*WHAT IS REQUIRED*:
Print only the closing part of the entries. It starts at the line containing "Script: [622,334,666,378] ->" and includes the final line, exactly as written.

Collected data entries
============

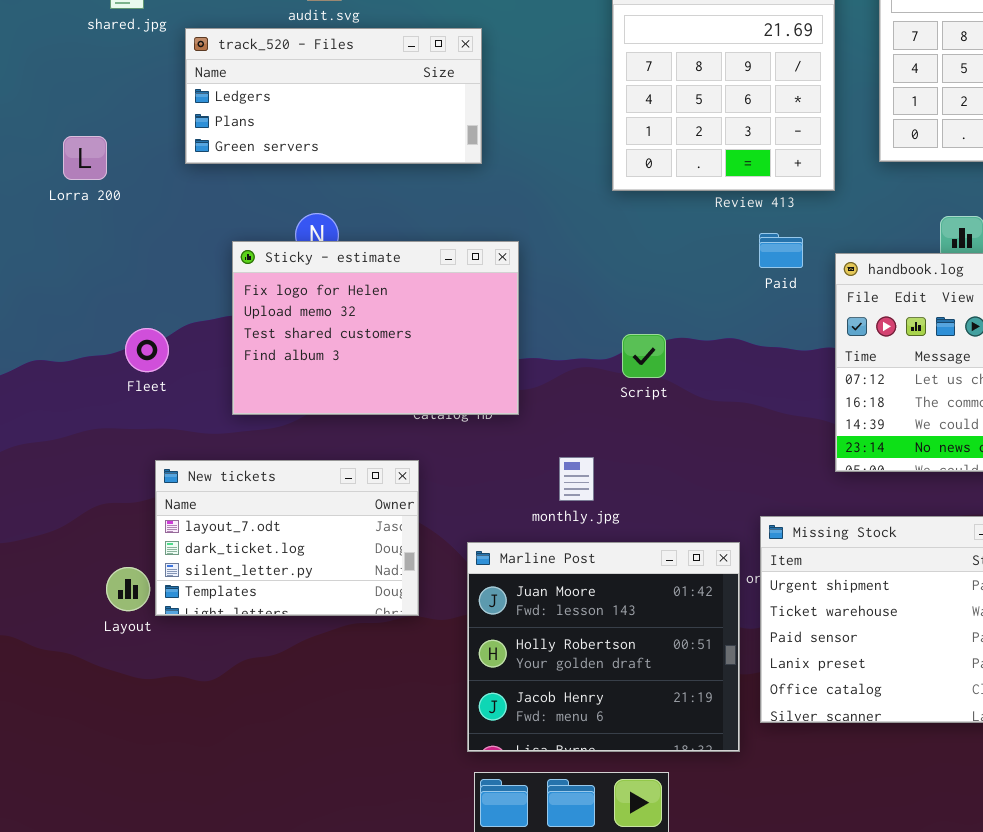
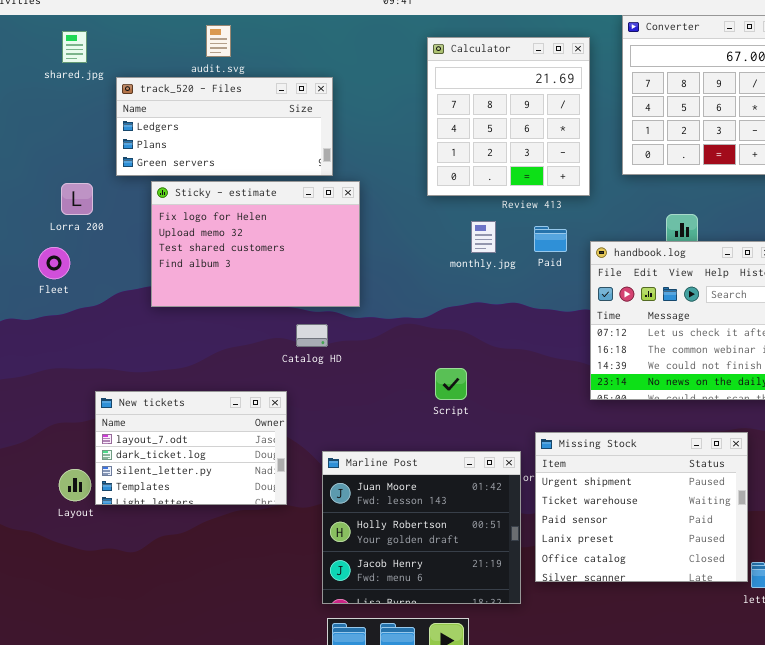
Lorra 200: [63,136,107,180] -> [61,183,93,215], moved
Sticky - estimate: [232,241,519,415] -> [151,181,360,307], moved
Fleet: [125,328,169,372] -> [38,247,70,279], moved
Script: [622,334,666,378] -> [435,368,467,400], moved
monthly.jpg: [559,457,594,501] -> [471,221,496,253], moved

============

*WRITTEN RESPONSE*:
Script: [622,334,666,378] -> [435,368,467,400], moved
monthly.jpg: [559,457,594,501] -> [471,221,496,253], moved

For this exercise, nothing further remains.